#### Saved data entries

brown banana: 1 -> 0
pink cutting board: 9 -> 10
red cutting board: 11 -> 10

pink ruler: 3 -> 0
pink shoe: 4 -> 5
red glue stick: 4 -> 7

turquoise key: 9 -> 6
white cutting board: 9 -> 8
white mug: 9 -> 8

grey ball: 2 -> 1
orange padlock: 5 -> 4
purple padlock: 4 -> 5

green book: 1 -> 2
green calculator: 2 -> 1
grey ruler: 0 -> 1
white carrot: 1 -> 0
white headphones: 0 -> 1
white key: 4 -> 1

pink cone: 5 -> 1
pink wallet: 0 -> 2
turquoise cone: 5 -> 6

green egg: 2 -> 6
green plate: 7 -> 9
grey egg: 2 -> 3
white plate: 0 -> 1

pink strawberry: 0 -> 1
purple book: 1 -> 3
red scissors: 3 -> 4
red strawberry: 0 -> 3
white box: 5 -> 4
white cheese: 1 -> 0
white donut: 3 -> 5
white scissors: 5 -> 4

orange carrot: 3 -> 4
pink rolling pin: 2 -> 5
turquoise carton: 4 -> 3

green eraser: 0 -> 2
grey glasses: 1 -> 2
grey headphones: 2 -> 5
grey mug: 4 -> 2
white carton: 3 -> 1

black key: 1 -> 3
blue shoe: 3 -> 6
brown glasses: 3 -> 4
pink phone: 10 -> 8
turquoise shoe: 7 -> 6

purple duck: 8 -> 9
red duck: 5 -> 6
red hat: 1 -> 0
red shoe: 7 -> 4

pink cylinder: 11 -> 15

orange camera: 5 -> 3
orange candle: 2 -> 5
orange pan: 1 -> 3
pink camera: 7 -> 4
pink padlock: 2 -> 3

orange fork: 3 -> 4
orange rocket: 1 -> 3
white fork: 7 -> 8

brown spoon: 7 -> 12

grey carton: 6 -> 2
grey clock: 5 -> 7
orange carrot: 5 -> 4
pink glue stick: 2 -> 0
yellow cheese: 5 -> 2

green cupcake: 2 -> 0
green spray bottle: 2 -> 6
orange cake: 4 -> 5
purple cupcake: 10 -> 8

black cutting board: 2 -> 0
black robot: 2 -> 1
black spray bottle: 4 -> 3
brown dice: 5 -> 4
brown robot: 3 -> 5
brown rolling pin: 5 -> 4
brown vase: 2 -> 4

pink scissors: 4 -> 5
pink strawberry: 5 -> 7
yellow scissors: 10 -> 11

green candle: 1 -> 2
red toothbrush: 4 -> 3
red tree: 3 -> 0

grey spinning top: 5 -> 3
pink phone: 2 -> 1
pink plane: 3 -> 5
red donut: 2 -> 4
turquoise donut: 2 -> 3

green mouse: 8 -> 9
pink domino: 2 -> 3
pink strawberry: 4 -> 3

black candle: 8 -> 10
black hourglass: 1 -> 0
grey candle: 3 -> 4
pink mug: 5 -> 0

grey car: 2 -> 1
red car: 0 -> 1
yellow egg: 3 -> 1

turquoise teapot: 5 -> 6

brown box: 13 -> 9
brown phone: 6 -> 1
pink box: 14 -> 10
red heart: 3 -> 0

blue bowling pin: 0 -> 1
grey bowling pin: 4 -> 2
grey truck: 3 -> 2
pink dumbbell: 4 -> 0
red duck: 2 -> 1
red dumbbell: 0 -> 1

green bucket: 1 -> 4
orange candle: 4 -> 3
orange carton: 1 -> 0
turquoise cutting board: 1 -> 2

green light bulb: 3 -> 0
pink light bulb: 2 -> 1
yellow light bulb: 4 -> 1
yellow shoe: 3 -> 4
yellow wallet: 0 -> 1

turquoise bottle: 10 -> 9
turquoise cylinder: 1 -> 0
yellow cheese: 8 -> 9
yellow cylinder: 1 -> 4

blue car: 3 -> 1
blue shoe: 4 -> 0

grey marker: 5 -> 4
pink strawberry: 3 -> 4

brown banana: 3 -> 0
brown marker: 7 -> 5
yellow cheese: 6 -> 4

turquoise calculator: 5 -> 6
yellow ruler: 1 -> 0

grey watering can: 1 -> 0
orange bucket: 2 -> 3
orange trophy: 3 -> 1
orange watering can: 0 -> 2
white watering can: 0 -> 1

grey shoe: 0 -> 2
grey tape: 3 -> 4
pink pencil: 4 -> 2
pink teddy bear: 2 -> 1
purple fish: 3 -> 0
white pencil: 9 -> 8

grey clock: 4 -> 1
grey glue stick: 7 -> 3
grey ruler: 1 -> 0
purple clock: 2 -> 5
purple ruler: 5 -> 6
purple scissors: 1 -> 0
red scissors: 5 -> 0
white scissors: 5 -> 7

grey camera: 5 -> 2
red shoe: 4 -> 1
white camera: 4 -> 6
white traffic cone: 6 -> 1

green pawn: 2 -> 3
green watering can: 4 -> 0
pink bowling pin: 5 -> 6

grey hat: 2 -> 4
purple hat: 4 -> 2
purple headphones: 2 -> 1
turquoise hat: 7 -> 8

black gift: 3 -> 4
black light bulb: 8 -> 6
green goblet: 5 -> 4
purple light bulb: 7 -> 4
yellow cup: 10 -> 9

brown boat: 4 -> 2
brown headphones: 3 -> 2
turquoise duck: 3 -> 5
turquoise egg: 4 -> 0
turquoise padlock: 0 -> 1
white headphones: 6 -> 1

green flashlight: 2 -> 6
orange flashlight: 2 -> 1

#### TASK BRIEF
Would you restate the records word for word?

#### SOLUTION TO THIS TASK
brown banana: 1 -> 0
pink cutting board: 9 -> 10
red cutting board: 11 -> 10

pink ruler: 3 -> 0
pink shoe: 4 -> 5
red glue stick: 4 -> 7

turquoise key: 9 -> 6
white cutting board: 9 -> 8
white mug: 9 -> 8

grey ball: 2 -> 1
orange padlock: 5 -> 4
purple padlock: 4 -> 5

green book: 1 -> 2
green calculator: 2 -> 1
grey ruler: 0 -> 1
white carrot: 1 -> 0
white headphones: 0 -> 1
white key: 4 -> 1

pink cone: 5 -> 1
pink wallet: 0 -> 2
turquoise cone: 5 -> 6

green egg: 2 -> 6
green plate: 7 -> 9
grey egg: 2 -> 3
white plate: 0 -> 1

pink strawberry: 0 -> 1
purple book: 1 -> 3
red scissors: 3 -> 4
red strawberry: 0 -> 3
white box: 5 -> 4
white cheese: 1 -> 0
white donut: 3 -> 5
white scissors: 5 -> 4

orange carrot: 3 -> 4
pink rolling pin: 2 -> 5
turquoise carton: 4 -> 3

green eraser: 0 -> 2
grey glasses: 1 -> 2
grey headphones: 2 -> 5
grey mug: 4 -> 2
white carton: 3 -> 1

black key: 1 -> 3
blue shoe: 3 -> 6
brown glasses: 3 -> 4
pink phone: 10 -> 8
turquoise shoe: 7 -> 6

purple duck: 8 -> 9
red duck: 5 -> 6
red hat: 1 -> 0
red shoe: 7 -> 4

pink cylinder: 11 -> 15

orange camera: 5 -> 3
orange candle: 2 -> 5
orange pan: 1 -> 3
pink camera: 7 -> 4
pink padlock: 2 -> 3

orange fork: 3 -> 4
orange rocket: 1 -> 3
white fork: 7 -> 8

brown spoon: 7 -> 12

grey carton: 6 -> 2
grey clock: 5 -> 7
orange carrot: 5 -> 4
pink glue stick: 2 -> 0
yellow cheese: 5 -> 2

green cupcake: 2 -> 0
green spray bottle: 2 -> 6
orange cake: 4 -> 5
purple cupcake: 10 -> 8

black cutting board: 2 -> 0
black robot: 2 -> 1
black spray bottle: 4 -> 3
brown dice: 5 -> 4
brown robot: 3 -> 5
brown rolling pin: 5 -> 4
brown vase: 2 -> 4

pink scissors: 4 -> 5
pink strawberry: 5 -> 7
yellow scissors: 10 -> 11

green candle: 1 -> 2
red toothbrush: 4 -> 3
red tree: 3 -> 0

grey spinning top: 5 -> 3
pink phone: 2 -> 1
pink plane: 3 -> 5
red donut: 2 -> 4
turquoise donut: 2 -> 3

green mouse: 8 -> 9
pink domino: 2 -> 3
pink strawberry: 4 -> 3

black candle: 8 -> 10
black hourglass: 1 -> 0
grey candle: 3 -> 4
pink mug: 5 -> 0

grey car: 2 -> 1
red car: 0 -> 1
yellow egg: 3 -> 1

turquoise teapot: 5 -> 6

brown box: 13 -> 9
brown phone: 6 -> 1
pink box: 14 -> 10
red heart: 3 -> 0

blue bowling pin: 0 -> 1
grey bowling pin: 4 -> 2
grey truck: 3 -> 2
pink dumbbell: 4 -> 0
red duck: 2 -> 1
red dumbbell: 0 -> 1

green bucket: 1 -> 4
orange candle: 4 -> 3
orange carton: 1 -> 0
turquoise cutting board: 1 -> 2

green light bulb: 3 -> 0
pink light bulb: 2 -> 1
yellow light bulb: 4 -> 1
yellow shoe: 3 -> 4
yellow wallet: 0 -> 1

turquoise bottle: 10 -> 9
turquoise cylinder: 1 -> 0
yellow cheese: 8 -> 9
yellow cylinder: 1 -> 4

blue car: 3 -> 1
blue shoe: 4 -> 0

grey marker: 5 -> 4
pink strawberry: 3 -> 4

brown banana: 3 -> 0
brown marker: 7 -> 5
yellow cheese: 6 -> 4

turquoise calculator: 5 -> 6
yellow ruler: 1 -> 0

grey watering can: 1 -> 0
orange bucket: 2 -> 3
orange trophy: 3 -> 1
orange watering can: 0 -> 2
white watering can: 0 -> 1

grey shoe: 0 -> 2
grey tape: 3 -> 4
pink pencil: 4 -> 2
pink teddy bear: 2 -> 1
purple fish: 3 -> 0
white pencil: 9 -> 8

grey clock: 4 -> 1
grey glue stick: 7 -> 3
grey ruler: 1 -> 0
purple clock: 2 -> 5
purple ruler: 5 -> 6
purple scissors: 1 -> 0
red scissors: 5 -> 0
white scissors: 5 -> 7

grey camera: 5 -> 2
red shoe: 4 -> 1
white camera: 4 -> 6
white traffic cone: 6 -> 1

green pawn: 2 -> 3
green watering can: 4 -> 0
pink bowling pin: 5 -> 6

grey hat: 2 -> 4
purple hat: 4 -> 2
purple headphones: 2 -> 1
turquoise hat: 7 -> 8

black gift: 3 -> 4
black light bulb: 8 -> 6
green goblet: 5 -> 4
purple light bulb: 7 -> 4
yellow cup: 10 -> 9

brown boat: 4 -> 2
brown headphones: 3 -> 2
turquoise duck: 3 -> 5
turquoise egg: 4 -> 0
turquoise padlock: 0 -> 1
white headphones: 6 -> 1

green flashlight: 2 -> 6
orange flashlight: 2 -> 1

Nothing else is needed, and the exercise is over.